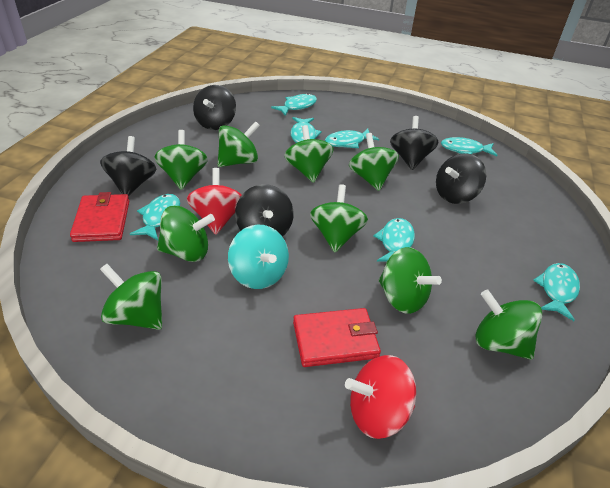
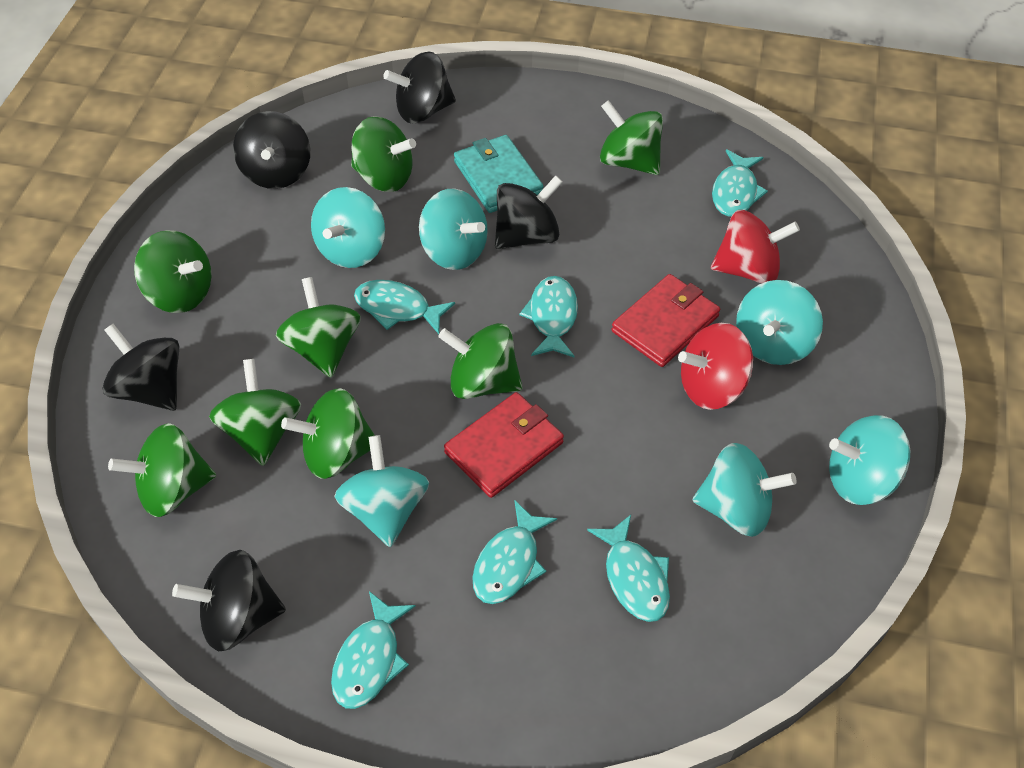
green spinning top: [100,264,162,330] [154,130,208,190] [157,206,215,262] [218,121,260,167] [284,125,334,183] [310,184,368,252] [349,133,399,191] [379,247,442,314] [475,290,542,360] = 9 -> [108,423,216,517] [134,230,211,313] [209,359,301,466] [276,277,361,378] [281,388,375,479] [351,116,416,192] [438,323,523,399] [600,100,663,175] = 8
turquoise fish: [130,194,180,240] [271,93,317,116] [290,117,322,143] [325,128,379,148] [373,218,415,262] [441,137,497,156] [533,263,580,321] = 7 -> [331,591,416,709] [354,280,455,334] [472,500,557,604] [519,276,578,357] [587,515,670,622] [712,149,768,217] = 6
turquoise spinning top: [228,225,289,289] = 1 -> [311,187,385,268] [334,435,429,547] [419,189,488,270] [692,443,797,537] [736,280,823,365] [829,415,910,505] = 6
turquoise wallet: none = 0 -> [454,135,543,213] = 1

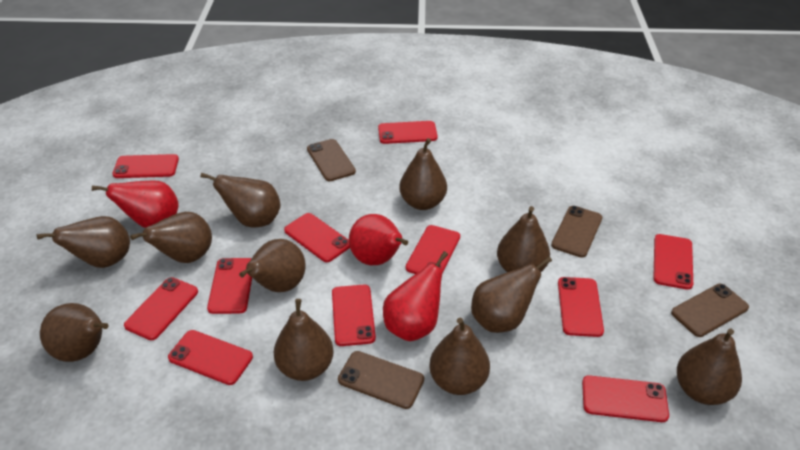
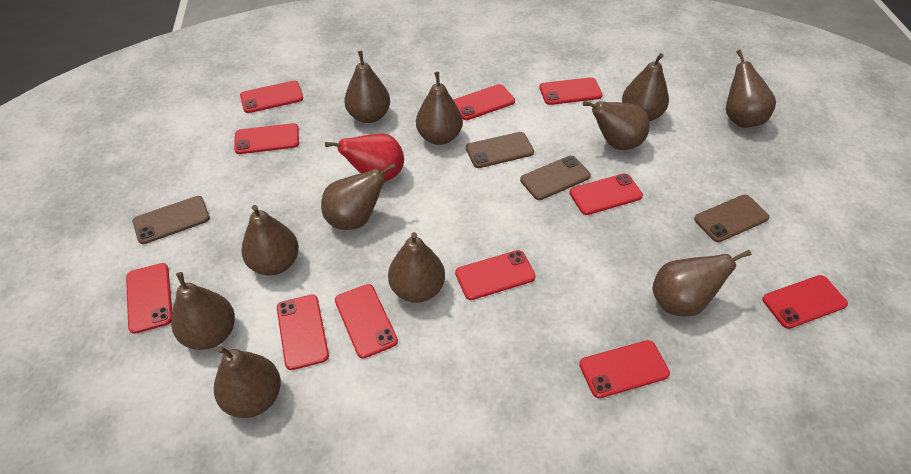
red pear: [92,180,179,228] [349,214,408,265] [383,251,448,341] = 3 -> [325,134,404,182] = 1

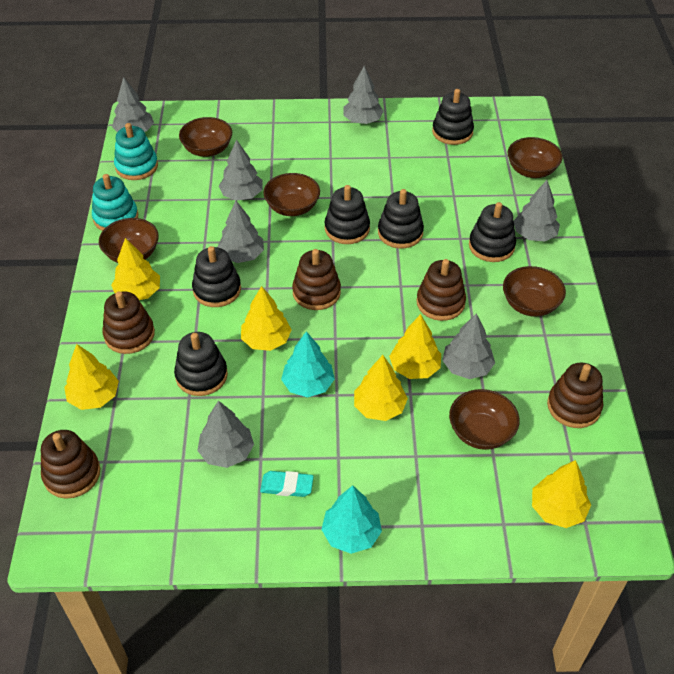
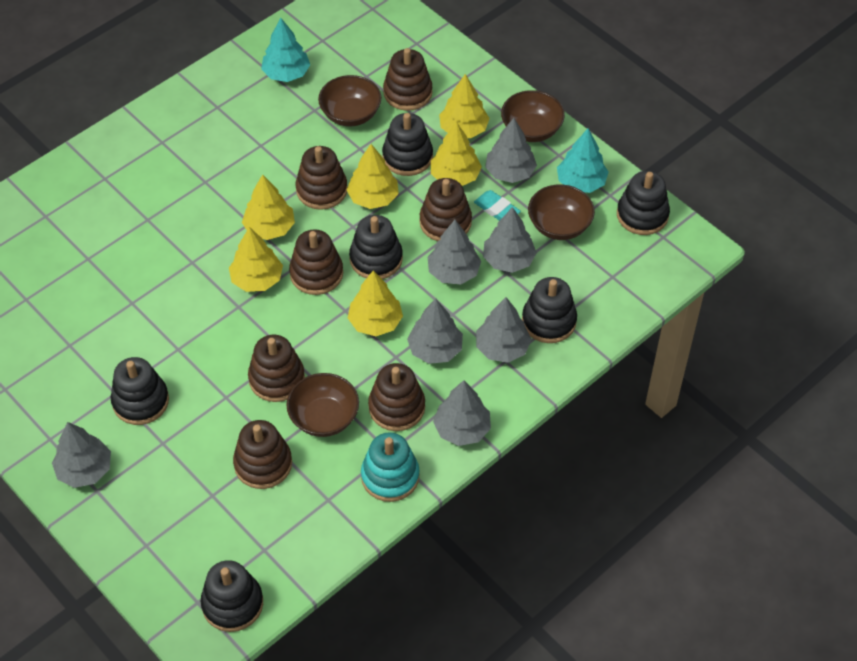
brown bowl: [99,218,159,263] [179,117,232,157] [263,173,320,216] [449,389,520,450] [503,266,566,317] [508,137,563,178] = 6 -> [286,373,359,437] [318,75,381,127] [501,90,565,142] [528,184,595,240] = 4
brown stacking toy: [41,430,100,499] [102,291,155,354] [292,249,341,310] [416,259,466,321] [547,362,603,428] = 5 -> [233,420,292,489] [248,335,305,402] [289,229,343,295] [296,146,347,210] [368,363,425,431] [383,48,432,111] [420,178,472,241] = 7
turquoise stacking toy: [92,174,138,231] [114,123,158,180] = 2 -> [361,432,420,502] = 1

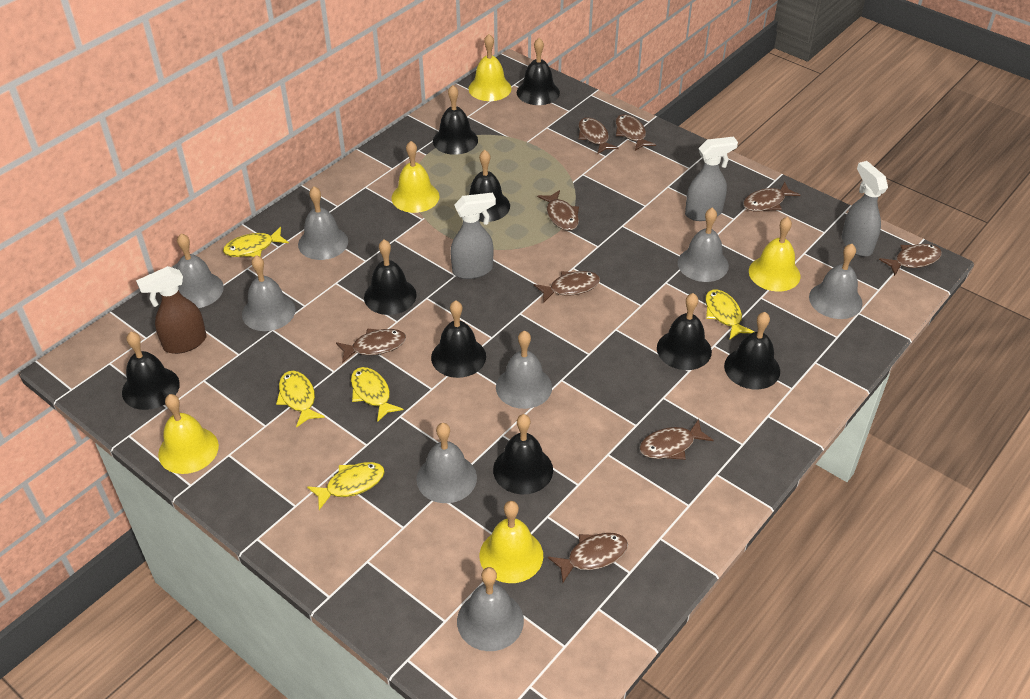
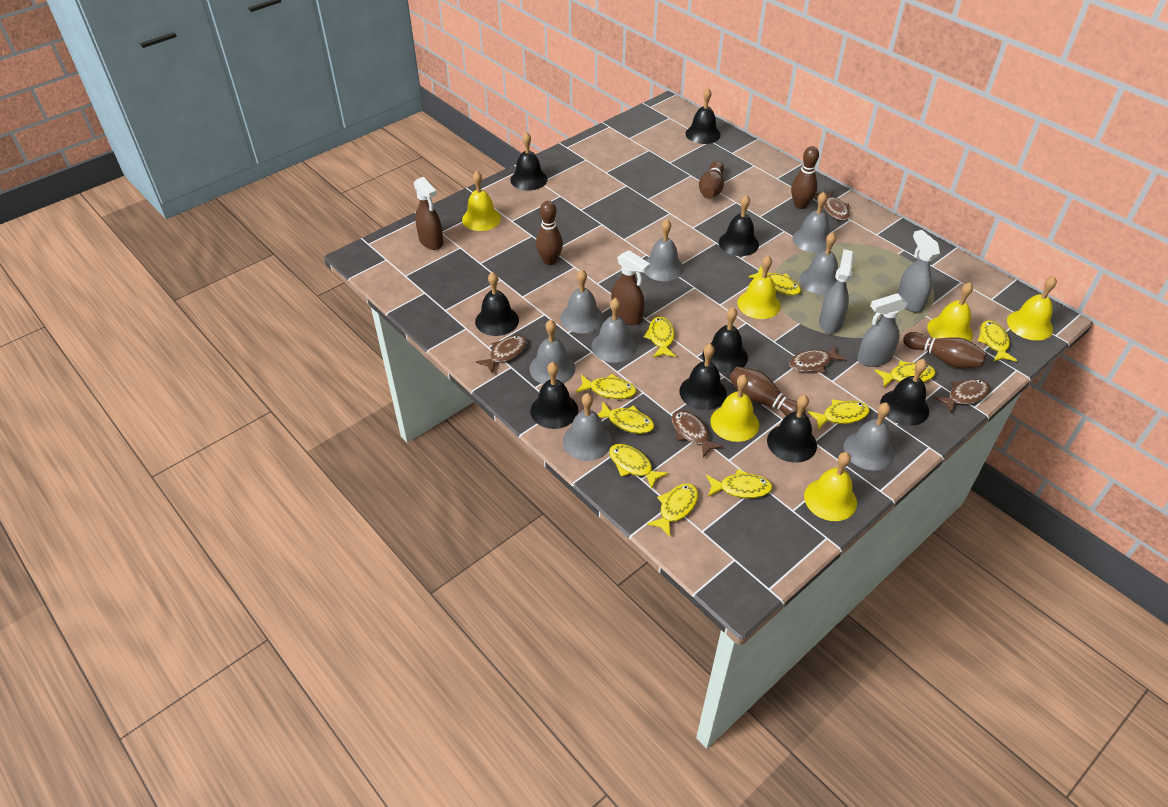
brown bowling pin: none = 0 -> [536,201,563,265] [699,161,724,199] [729,366,806,416] [791,146,819,209] [903,332,987,368] = 5
brown fish: [336,328,406,363] [534,271,600,303] [537,190,579,231] [548,533,628,583] [578,117,619,154] [615,114,656,151] [639,419,714,460] [743,182,800,211] [879,244,942,276] = 9 -> [476,335,527,373] [672,410,723,458] [789,345,847,373] [815,191,849,221] [934,379,990,414] = 5
brown spray bottle: [136,266,207,354] = 1 -> [414,177,443,250] [611,250,650,325] = 2
yellow bell: [158,394,219,474] [391,141,439,213] [469,34,512,101] [480,501,543,583] [749,217,800,292] = 5 -> [462,171,501,231] [711,375,759,442] [737,256,781,319] [804,452,857,521] [927,282,973,341] [1007,276,1057,341] = 6
yellow fish: [223,227,289,257] [276,371,325,427] [307,462,385,510] [351,367,403,422] [705,289,754,340] = 5 -> [576,374,637,399] [597,402,654,434] [609,444,668,489] [644,317,676,357] [647,483,698,537] [706,469,773,498] [748,266,801,295] [808,399,870,430] [875,361,936,387] [978,320,1017,361] = 10

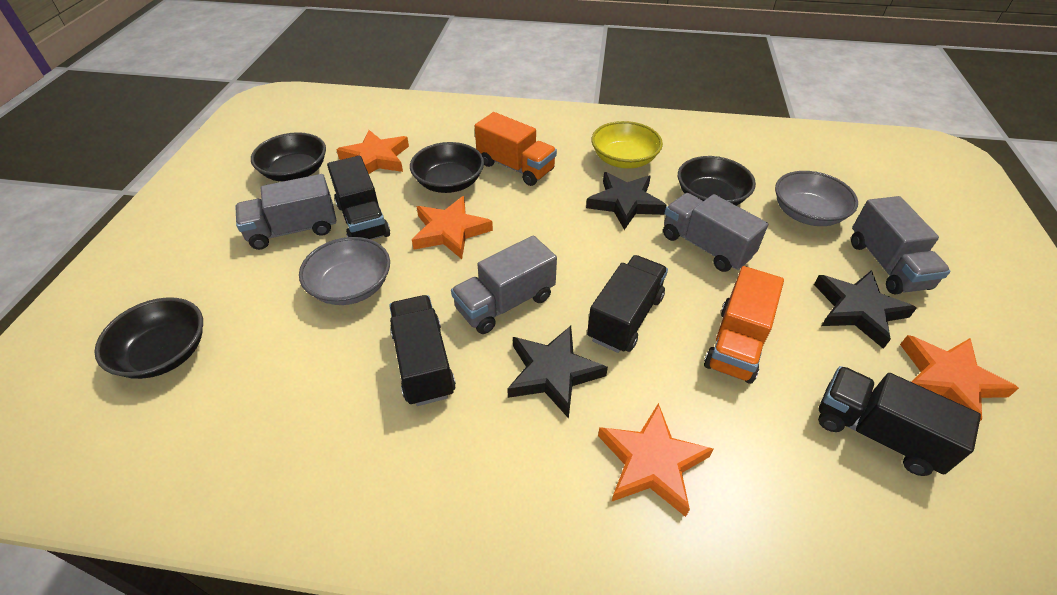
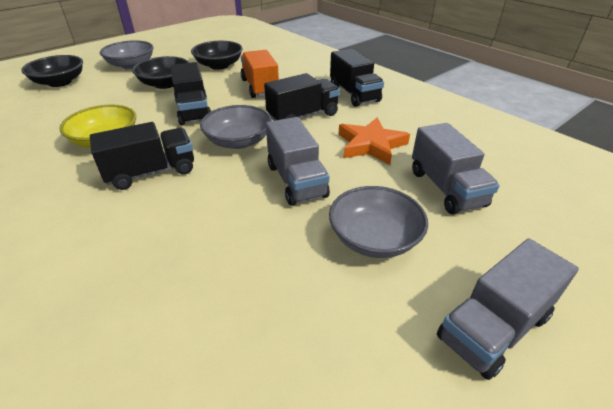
black bowl: [94,297,203,379] [251,132,326,182] [410,142,484,193] [678,156,756,206] = 4 -> [21,55,83,87] [132,56,189,89] [191,41,243,70] = 3
black star: [507,326,608,419] [586,172,666,230] [814,270,917,349] = 3 -> none = 0
grey bowl: [299,237,390,305] [775,171,858,226] = 2 -> [100,40,153,69] [200,105,272,149] [329,186,428,258] = 3
grey truck: [235,174,336,250] [451,236,557,334] [663,193,768,272] [851,196,950,295] = 4 -> [266,117,330,206] [412,123,500,215] [437,238,579,380] = 3
orange star: [336,130,409,174] [412,196,493,259] [598,403,713,517] [900,335,1019,421] = 4 -> [339,118,410,165] = 1
orange truck: [475,112,557,186] [704,266,784,384] = 2 -> [241,50,279,98] = 1

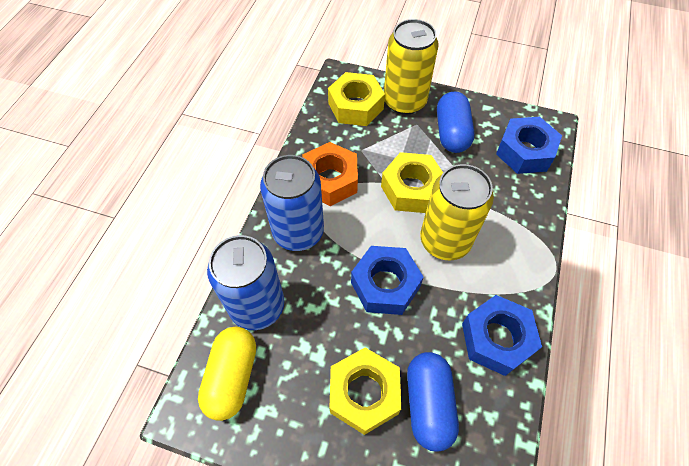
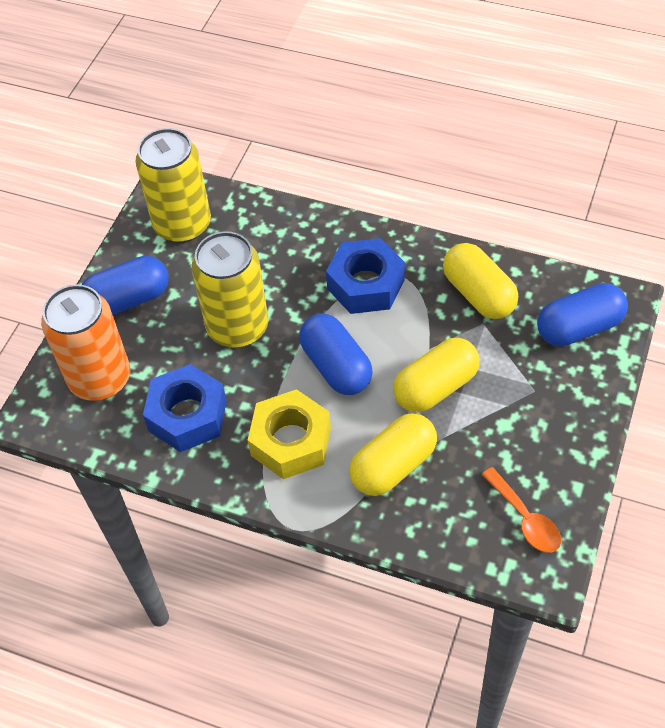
blue can: [207,235,284,330] [260,155,324,251] = 2 -> none = 0
blue capsule: [407,352,459,452] [437,92,474,153] = 2 -> [81,256,169,315] [299,314,373,395] [537,283,628,346] = 3
blue nut: [351,246,424,315] [462,295,542,376] [496,117,562,174] = 3 -> [143,364,227,452] [326,238,405,314] = 2
orange can: none = 0 -> [41,284,130,401] = 1
orange nut: [303,142,358,206] = 1 -> none = 0
orange spoon: none = 0 -> [482,467,561,553] = 1
yellow capsule: [198,327,256,421] = 1 -> [349,413,437,496] [393,338,480,413] [443,243,518,319] = 3
yellow nut: [328,72,385,126] [329,348,401,435] [381,152,443,213] = 3 -> [248,389,331,479] = 1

| DESCRIPTION OF THE TASK |
The lines to copy are those in the records above containing the word "yellow".

| ANSWER SECTION |
yellow bell: [158,394,219,474] [391,141,439,213] [469,34,512,101] [480,501,543,583] [749,217,800,292] = 5 -> [462,171,501,231] [711,375,759,442] [737,256,781,319] [804,452,857,521] [927,282,973,341] [1007,276,1057,341] = 6
yellow fish: [223,227,289,257] [276,371,325,427] [307,462,385,510] [351,367,403,422] [705,289,754,340] = 5 -> [576,374,637,399] [597,402,654,434] [609,444,668,489] [644,317,676,357] [647,483,698,537] [706,469,773,498] [748,266,801,295] [808,399,870,430] [875,361,936,387] [978,320,1017,361] = 10
yellow capsule: [198,327,256,421] = 1 -> [349,413,437,496] [393,338,480,413] [443,243,518,319] = 3
yellow nut: [328,72,385,126] [329,348,401,435] [381,152,443,213] = 3 -> [248,389,331,479] = 1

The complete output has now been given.